# EXERCISE OBJECTIVE:
Starting at the first line of the listing below and ending at the line with "repainted | tournevis", copy each line exactly.
=== Begin Enclosure ===
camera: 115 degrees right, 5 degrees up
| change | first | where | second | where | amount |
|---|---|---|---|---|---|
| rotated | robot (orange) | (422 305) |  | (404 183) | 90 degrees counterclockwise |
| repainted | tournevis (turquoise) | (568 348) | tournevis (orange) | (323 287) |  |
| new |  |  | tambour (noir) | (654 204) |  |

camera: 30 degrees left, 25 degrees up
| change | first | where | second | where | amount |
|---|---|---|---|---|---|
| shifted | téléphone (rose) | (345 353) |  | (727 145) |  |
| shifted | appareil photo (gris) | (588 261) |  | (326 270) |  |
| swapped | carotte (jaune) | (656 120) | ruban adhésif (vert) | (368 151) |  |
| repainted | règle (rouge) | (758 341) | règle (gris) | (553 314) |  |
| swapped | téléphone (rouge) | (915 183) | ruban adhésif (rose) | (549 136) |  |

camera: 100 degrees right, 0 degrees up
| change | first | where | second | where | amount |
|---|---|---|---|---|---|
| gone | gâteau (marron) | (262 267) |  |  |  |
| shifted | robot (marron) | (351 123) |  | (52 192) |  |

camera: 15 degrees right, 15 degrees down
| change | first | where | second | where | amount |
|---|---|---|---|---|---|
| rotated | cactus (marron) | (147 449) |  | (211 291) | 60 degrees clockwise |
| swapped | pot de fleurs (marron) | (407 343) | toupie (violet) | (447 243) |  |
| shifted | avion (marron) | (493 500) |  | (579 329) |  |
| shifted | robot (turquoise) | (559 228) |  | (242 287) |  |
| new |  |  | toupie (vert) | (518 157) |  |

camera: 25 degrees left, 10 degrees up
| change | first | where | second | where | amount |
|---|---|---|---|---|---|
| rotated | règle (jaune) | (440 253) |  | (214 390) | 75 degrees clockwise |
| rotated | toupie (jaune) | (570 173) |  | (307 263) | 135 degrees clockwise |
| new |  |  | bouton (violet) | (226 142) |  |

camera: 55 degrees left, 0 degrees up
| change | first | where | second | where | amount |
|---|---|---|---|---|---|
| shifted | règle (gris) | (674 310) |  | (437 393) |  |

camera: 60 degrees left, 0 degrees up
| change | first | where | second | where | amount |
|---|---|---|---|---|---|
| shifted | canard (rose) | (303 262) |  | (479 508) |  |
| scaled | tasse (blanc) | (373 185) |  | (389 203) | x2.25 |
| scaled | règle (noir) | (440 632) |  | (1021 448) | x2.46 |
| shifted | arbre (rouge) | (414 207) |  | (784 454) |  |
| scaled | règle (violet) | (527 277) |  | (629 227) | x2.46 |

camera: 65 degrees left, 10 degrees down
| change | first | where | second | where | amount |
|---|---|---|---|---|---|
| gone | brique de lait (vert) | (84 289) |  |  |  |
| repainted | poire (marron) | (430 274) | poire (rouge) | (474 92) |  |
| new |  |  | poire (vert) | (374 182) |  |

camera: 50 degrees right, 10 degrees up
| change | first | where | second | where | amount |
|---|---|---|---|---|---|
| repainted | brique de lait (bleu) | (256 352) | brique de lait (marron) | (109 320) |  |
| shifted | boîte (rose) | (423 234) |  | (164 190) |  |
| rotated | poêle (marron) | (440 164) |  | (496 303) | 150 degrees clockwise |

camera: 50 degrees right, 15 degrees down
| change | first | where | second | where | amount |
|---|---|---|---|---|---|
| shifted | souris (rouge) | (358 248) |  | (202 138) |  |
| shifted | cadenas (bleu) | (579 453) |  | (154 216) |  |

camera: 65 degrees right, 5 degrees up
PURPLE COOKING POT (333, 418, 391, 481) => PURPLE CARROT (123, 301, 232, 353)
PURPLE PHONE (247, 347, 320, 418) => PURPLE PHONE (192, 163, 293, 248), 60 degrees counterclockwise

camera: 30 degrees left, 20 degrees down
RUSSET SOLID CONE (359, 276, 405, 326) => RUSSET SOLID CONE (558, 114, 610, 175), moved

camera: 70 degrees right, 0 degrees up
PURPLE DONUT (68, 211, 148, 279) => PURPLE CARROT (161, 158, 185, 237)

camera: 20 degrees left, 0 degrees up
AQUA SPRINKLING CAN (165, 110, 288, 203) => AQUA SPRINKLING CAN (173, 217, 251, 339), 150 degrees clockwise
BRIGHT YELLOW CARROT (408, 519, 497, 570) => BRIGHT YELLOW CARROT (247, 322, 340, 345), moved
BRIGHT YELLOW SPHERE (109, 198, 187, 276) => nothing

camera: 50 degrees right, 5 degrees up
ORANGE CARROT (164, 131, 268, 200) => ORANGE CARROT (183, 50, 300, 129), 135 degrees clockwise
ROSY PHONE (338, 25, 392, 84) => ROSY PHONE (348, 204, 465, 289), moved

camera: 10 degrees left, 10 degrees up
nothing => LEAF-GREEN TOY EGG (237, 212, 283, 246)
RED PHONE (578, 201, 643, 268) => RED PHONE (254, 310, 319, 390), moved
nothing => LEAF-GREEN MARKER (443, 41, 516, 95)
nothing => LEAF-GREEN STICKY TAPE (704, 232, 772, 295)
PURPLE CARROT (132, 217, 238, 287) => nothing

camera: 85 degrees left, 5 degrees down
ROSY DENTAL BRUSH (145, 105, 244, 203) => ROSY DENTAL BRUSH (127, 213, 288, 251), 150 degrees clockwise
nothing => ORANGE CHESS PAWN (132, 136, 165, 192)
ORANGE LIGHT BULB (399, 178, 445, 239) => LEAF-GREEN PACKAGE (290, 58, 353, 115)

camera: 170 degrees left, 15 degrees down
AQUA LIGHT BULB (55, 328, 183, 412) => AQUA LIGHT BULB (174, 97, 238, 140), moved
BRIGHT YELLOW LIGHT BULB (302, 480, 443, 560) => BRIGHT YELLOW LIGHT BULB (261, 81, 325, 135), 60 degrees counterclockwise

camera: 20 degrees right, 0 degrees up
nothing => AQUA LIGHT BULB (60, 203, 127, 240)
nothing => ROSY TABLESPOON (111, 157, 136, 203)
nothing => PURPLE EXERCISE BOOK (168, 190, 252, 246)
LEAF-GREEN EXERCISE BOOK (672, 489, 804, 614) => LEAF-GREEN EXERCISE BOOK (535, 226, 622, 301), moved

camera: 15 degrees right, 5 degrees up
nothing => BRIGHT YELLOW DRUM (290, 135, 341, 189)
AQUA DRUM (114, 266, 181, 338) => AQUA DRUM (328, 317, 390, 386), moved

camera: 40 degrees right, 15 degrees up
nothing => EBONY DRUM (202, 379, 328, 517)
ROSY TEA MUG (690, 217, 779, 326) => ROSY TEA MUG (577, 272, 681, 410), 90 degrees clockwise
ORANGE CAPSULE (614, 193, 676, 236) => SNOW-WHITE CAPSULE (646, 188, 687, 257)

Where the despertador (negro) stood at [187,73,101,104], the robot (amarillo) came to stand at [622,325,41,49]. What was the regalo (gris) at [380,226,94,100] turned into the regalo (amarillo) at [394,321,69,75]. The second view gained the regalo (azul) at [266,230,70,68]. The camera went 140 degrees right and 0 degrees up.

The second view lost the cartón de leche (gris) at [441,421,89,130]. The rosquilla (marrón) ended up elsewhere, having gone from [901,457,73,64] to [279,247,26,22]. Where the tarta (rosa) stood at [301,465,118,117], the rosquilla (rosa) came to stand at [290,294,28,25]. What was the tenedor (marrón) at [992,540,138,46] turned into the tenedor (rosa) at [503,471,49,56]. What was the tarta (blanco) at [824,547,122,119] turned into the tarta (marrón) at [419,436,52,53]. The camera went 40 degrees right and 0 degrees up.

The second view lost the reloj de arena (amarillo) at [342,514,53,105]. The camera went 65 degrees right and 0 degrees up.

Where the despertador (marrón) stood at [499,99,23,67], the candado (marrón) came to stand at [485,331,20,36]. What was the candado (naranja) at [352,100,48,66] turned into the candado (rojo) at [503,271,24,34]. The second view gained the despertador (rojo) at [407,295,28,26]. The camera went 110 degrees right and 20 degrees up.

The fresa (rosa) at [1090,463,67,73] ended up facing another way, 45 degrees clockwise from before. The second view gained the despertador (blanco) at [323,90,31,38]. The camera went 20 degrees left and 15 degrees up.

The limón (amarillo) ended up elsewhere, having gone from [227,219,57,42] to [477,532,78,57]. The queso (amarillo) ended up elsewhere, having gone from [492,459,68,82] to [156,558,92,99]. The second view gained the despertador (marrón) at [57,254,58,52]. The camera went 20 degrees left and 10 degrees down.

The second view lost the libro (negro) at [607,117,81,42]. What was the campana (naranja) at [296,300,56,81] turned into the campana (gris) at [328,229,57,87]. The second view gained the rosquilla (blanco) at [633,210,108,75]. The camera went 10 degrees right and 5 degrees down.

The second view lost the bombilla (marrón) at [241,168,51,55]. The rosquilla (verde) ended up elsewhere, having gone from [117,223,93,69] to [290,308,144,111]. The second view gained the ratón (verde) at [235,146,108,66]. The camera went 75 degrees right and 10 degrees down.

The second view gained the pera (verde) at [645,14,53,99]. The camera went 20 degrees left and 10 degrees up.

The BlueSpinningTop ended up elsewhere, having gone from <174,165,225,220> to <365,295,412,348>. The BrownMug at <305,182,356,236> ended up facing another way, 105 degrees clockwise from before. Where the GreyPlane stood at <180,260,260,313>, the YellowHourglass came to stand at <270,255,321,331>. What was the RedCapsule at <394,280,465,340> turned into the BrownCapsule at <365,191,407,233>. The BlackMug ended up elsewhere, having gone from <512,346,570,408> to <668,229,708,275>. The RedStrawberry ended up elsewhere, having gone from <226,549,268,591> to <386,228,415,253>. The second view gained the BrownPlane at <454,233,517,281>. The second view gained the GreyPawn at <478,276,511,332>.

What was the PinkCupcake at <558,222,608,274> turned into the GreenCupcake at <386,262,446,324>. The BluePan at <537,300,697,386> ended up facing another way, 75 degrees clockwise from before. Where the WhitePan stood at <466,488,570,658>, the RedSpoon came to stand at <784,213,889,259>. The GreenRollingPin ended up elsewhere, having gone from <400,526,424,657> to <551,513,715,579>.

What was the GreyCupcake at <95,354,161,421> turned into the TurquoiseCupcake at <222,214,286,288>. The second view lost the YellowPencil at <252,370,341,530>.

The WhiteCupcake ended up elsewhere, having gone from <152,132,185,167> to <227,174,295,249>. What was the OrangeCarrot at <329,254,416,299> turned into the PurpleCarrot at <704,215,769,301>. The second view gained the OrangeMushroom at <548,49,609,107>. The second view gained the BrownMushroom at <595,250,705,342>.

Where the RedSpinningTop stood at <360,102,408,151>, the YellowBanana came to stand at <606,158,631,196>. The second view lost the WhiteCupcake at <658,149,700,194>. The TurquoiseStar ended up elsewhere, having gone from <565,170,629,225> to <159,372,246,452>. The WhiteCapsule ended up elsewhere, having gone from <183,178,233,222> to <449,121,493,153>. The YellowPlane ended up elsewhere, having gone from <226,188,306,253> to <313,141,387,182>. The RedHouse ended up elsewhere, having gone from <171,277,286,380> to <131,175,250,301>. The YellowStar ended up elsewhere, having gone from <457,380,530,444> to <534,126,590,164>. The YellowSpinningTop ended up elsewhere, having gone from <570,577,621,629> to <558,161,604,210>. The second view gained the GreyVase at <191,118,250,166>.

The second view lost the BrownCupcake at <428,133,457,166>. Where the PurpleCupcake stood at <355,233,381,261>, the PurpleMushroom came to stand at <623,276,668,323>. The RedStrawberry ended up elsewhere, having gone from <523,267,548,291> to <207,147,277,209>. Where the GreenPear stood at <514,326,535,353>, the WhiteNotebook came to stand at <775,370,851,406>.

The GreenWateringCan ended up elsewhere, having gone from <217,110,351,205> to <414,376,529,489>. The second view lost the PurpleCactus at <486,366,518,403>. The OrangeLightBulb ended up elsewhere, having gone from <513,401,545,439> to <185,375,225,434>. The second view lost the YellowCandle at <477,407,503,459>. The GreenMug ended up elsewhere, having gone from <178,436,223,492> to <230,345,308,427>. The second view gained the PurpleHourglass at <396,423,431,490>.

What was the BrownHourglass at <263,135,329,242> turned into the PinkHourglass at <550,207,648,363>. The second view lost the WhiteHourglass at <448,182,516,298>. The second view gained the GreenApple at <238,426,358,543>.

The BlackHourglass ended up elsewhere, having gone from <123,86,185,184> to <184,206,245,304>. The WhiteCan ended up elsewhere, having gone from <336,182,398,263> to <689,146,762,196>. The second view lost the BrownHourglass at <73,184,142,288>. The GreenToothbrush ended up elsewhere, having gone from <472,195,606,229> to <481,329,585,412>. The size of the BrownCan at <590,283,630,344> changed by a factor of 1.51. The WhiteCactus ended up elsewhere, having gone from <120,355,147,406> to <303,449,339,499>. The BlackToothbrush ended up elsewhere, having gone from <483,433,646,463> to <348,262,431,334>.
=== End Enclosure ===
# TASK RESPONSE:
camera: 115 degrees right, 5 degrees up
| change | first | where | second | where | amount |
|---|---|---|---|---|---|
| rotated | robot (orange) | (422 305) |  | (404 183) | 90 degrees counterclockwise |
| repainted | tournevis (turquoise) | (568 348) | tournevis (orange) | (323 287) |  |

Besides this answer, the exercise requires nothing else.